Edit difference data
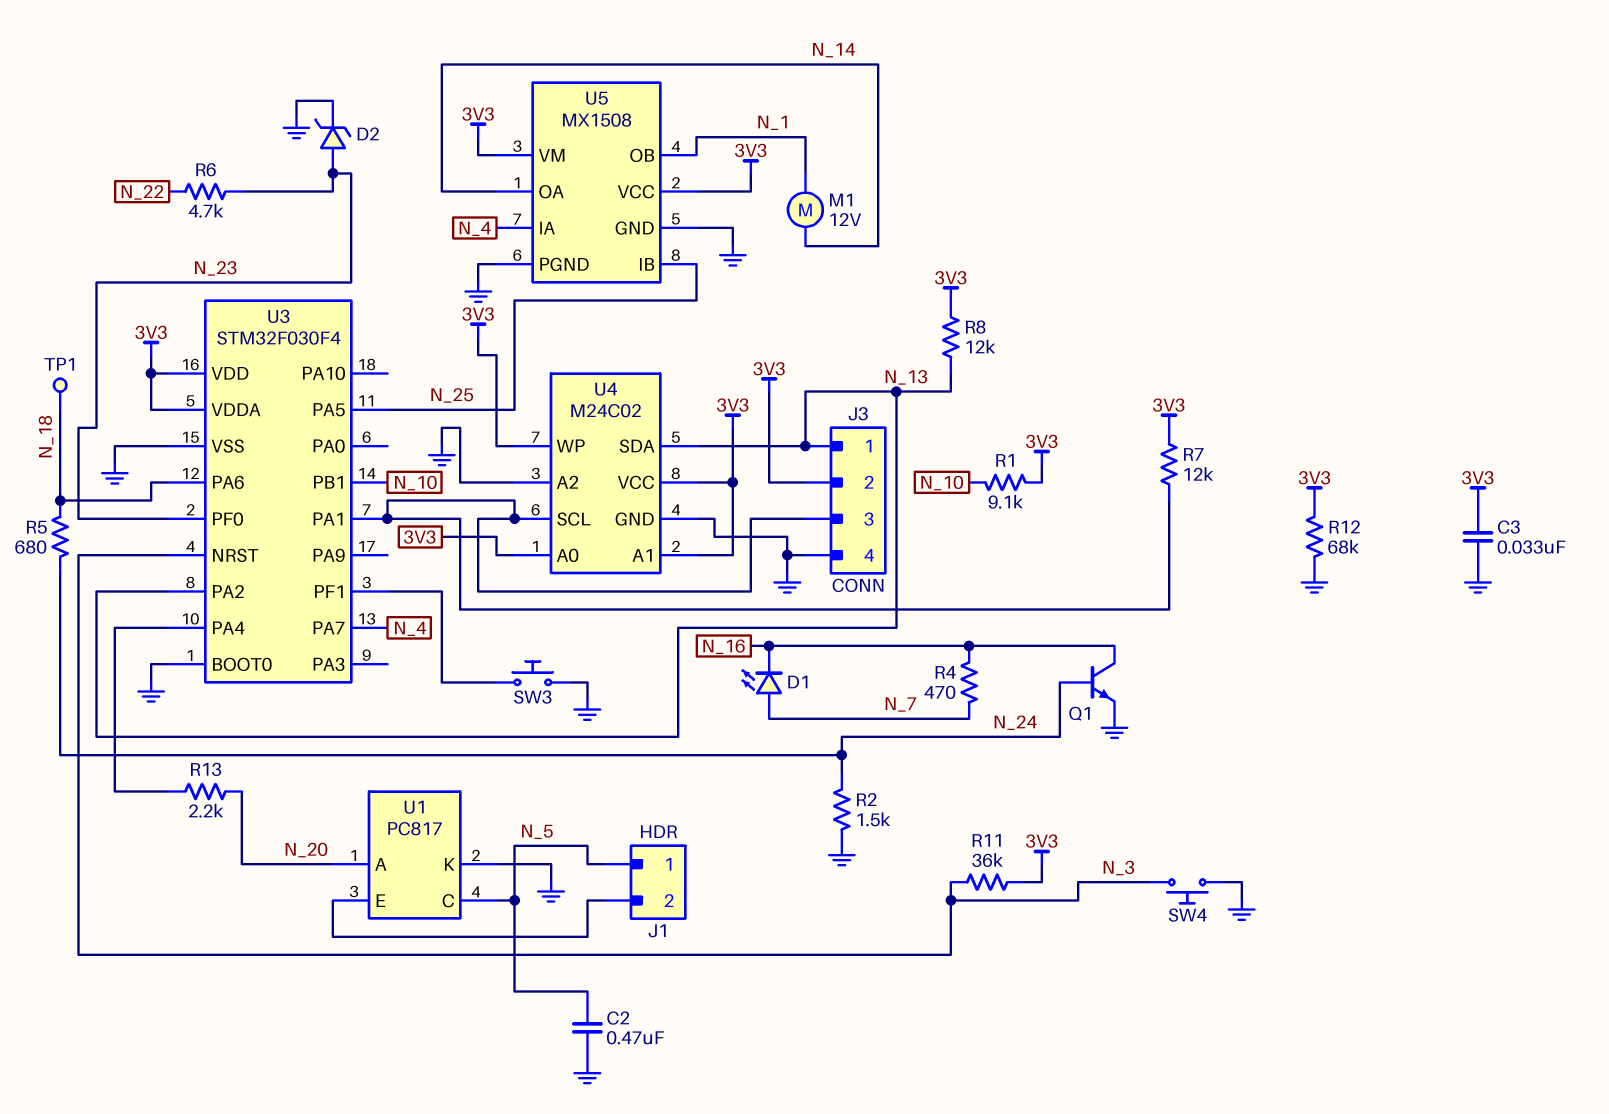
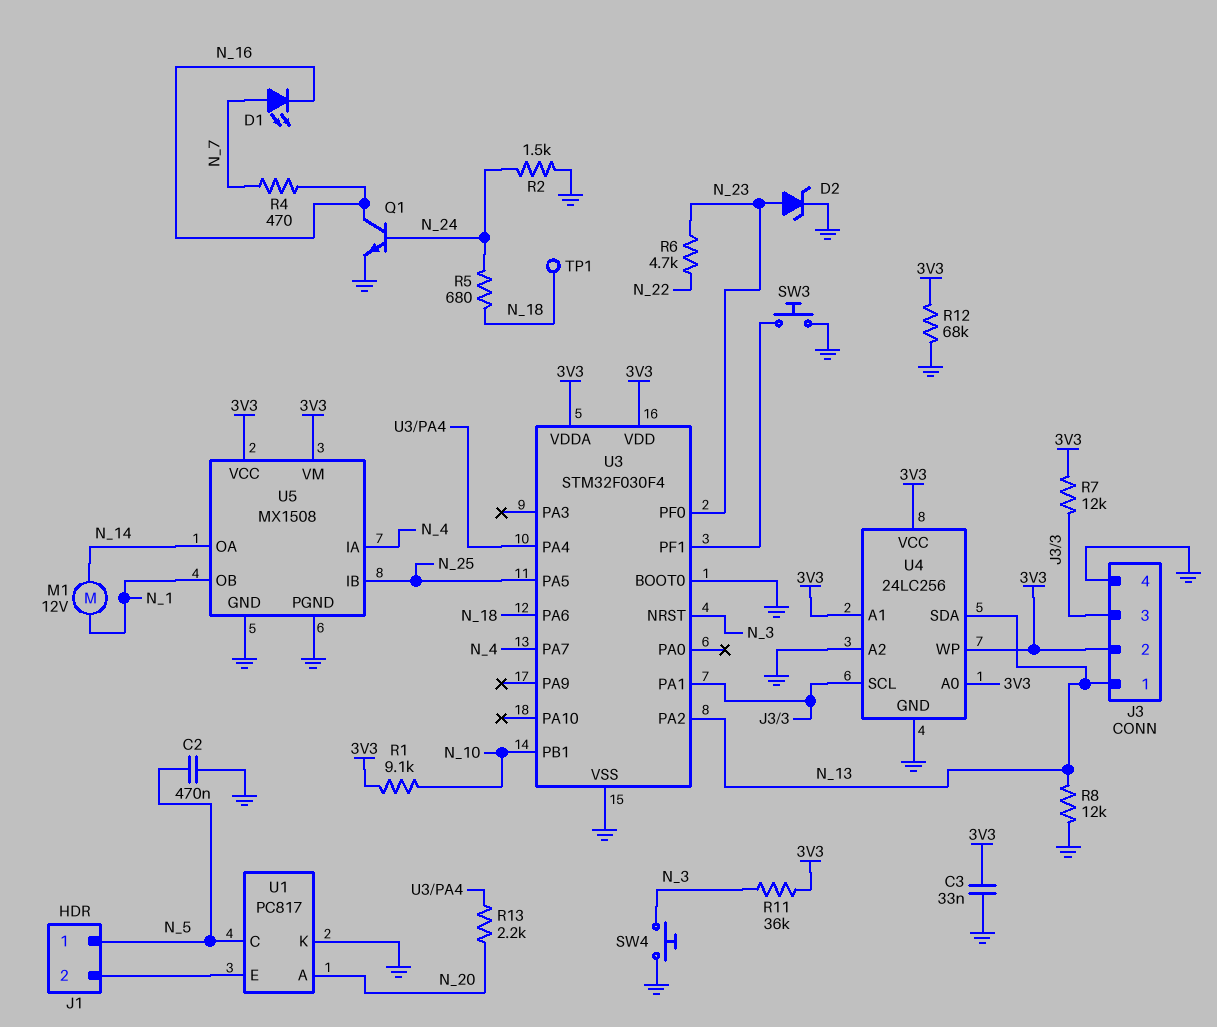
R8: 12k (3V3, N_13) -> 12k (GND, N_13)
U4: M24C02 -> 24LC256

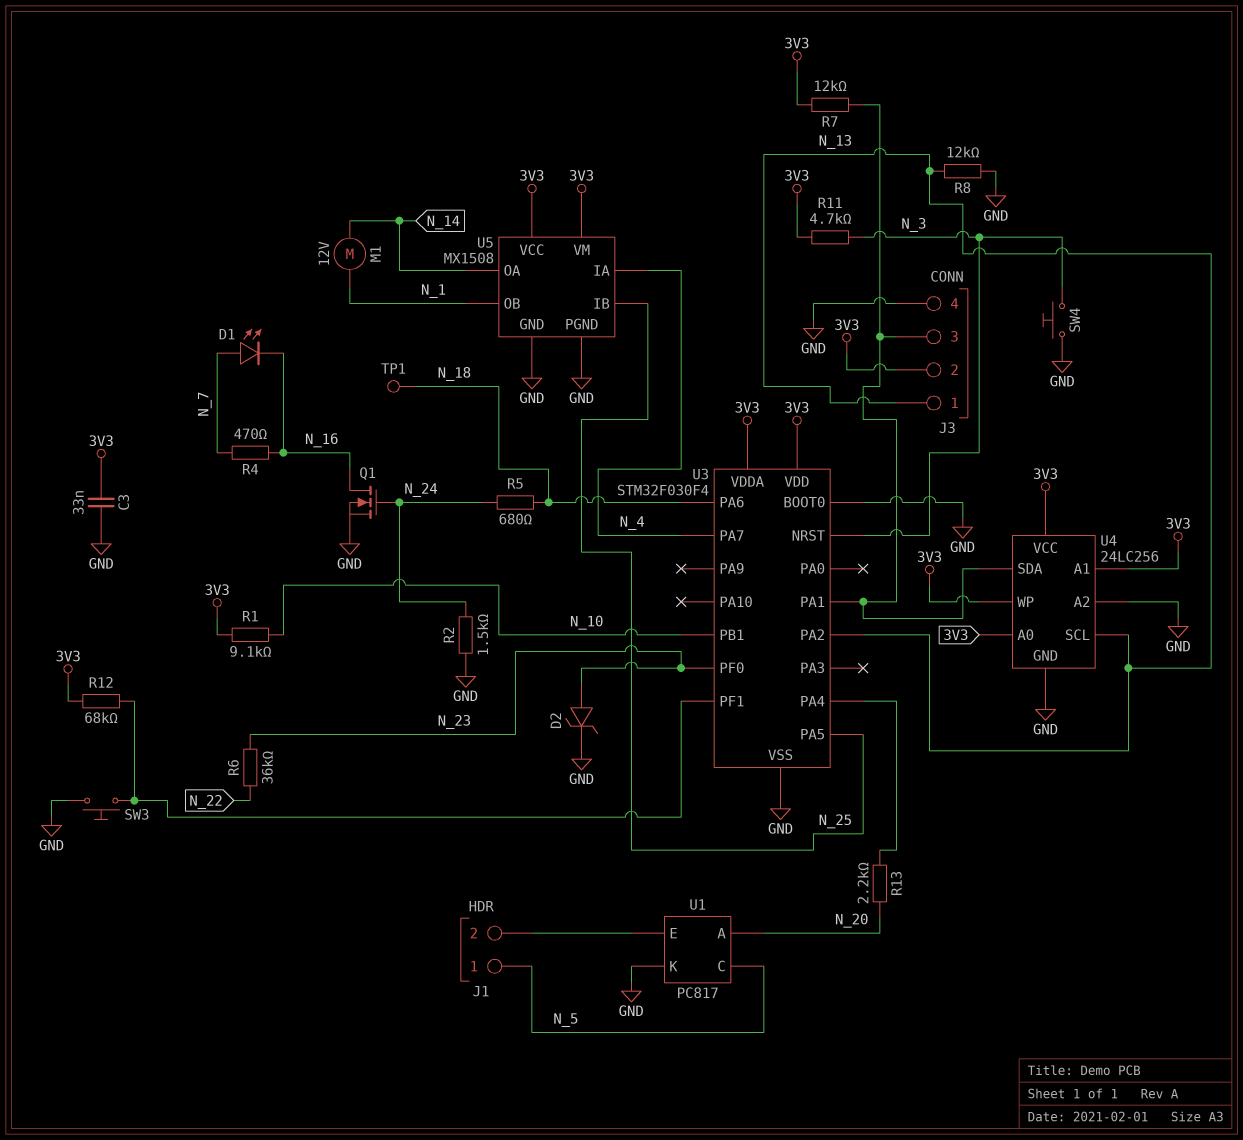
C2: 470nF (GND, N_5) -> none
Q1: NPN (B N_24, C N_16, E GND) -> NMOS (G N_24, D N_16, S GND)
R6: 4.7k (N_22, N_23) -> 36k (N_22, N_23)
R11: 36k (3V3, N_3) -> 4.7k (3V3, N_3)
R12: 68k (3V3, GND) -> 68k (3V3, U3/PF1)
U4 pin SCL: J3/3 -> N_13
U4 pin SDA: N_13 -> J3/3

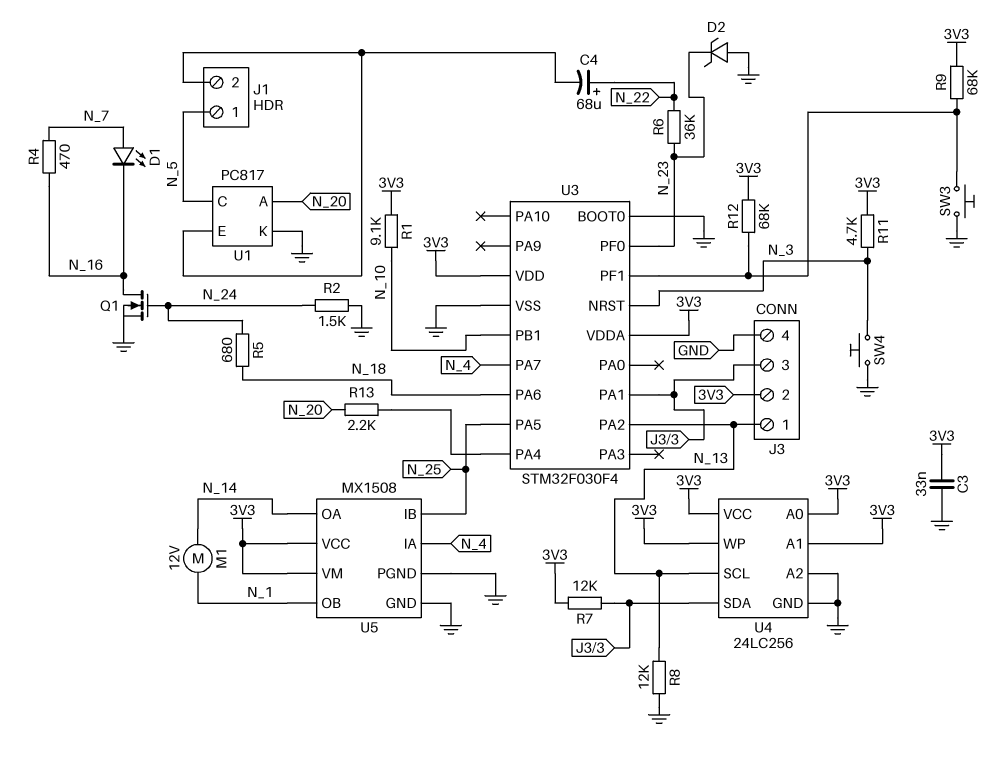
C4: none -> 68uF (plus N_22, minus J1/2)
D2: zener (A N_23, K GND) -> zener (A GND, K N_23)
R9: none -> 68k (3V3, U3/PF1)
TP1: test point (N_18) -> none

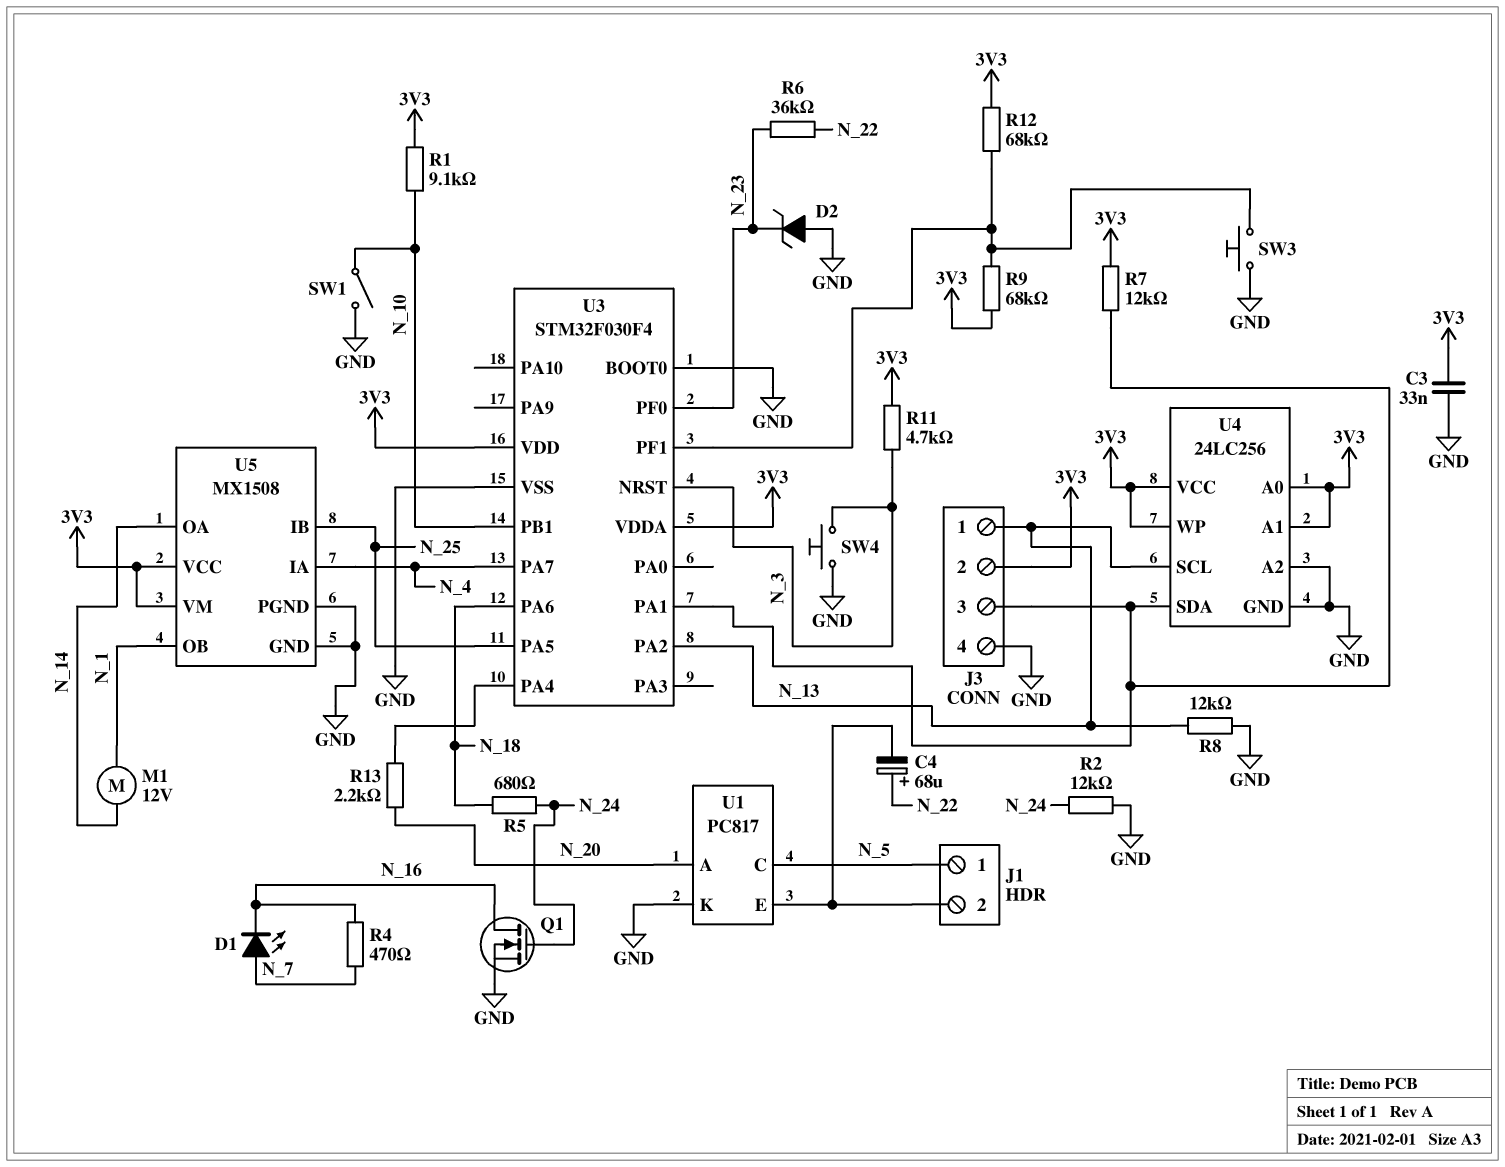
R2: 1.5k (GND, N_24) -> 12k (GND, N_24)
SW1: none -> switch (GND, N_10)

● Directions for this task:
Of the records above, copy each line that includes "none".

● Written response:
C2: 470nF (GND, N_5) -> none
C4: none -> 68uF (plus N_22, minus J1/2)
R9: none -> 68k (3V3, U3/PF1)
TP1: test point (N_18) -> none
SW1: none -> switch (GND, N_10)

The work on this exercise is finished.